Instructions for the task:
Copy every record that follows, word for word.

Records supplied:
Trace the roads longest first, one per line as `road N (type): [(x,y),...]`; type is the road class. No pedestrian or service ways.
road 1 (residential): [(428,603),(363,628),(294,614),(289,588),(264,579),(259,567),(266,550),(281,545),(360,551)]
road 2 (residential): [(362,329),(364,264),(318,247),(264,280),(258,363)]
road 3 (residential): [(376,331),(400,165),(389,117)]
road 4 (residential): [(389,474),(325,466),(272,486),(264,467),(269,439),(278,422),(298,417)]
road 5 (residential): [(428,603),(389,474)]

Finished exercise:
Trace the roads longest first, one per line as `road N (type): [(x,y),...]`; type is the road class. No pedestrian or service ways.
road 1 (residential): [(428,603),(363,628),(294,614),(289,588),(264,579),(259,567),(266,550),(281,545),(360,551)]
road 2 (residential): [(362,329),(364,264),(318,247),(264,280),(258,363)]
road 3 (residential): [(376,331),(400,165),(389,117)]
road 4 (residential): [(389,474),(325,466),(272,486),(264,467),(269,439),(278,422),(298,417)]
road 5 (residential): [(428,603),(389,474)]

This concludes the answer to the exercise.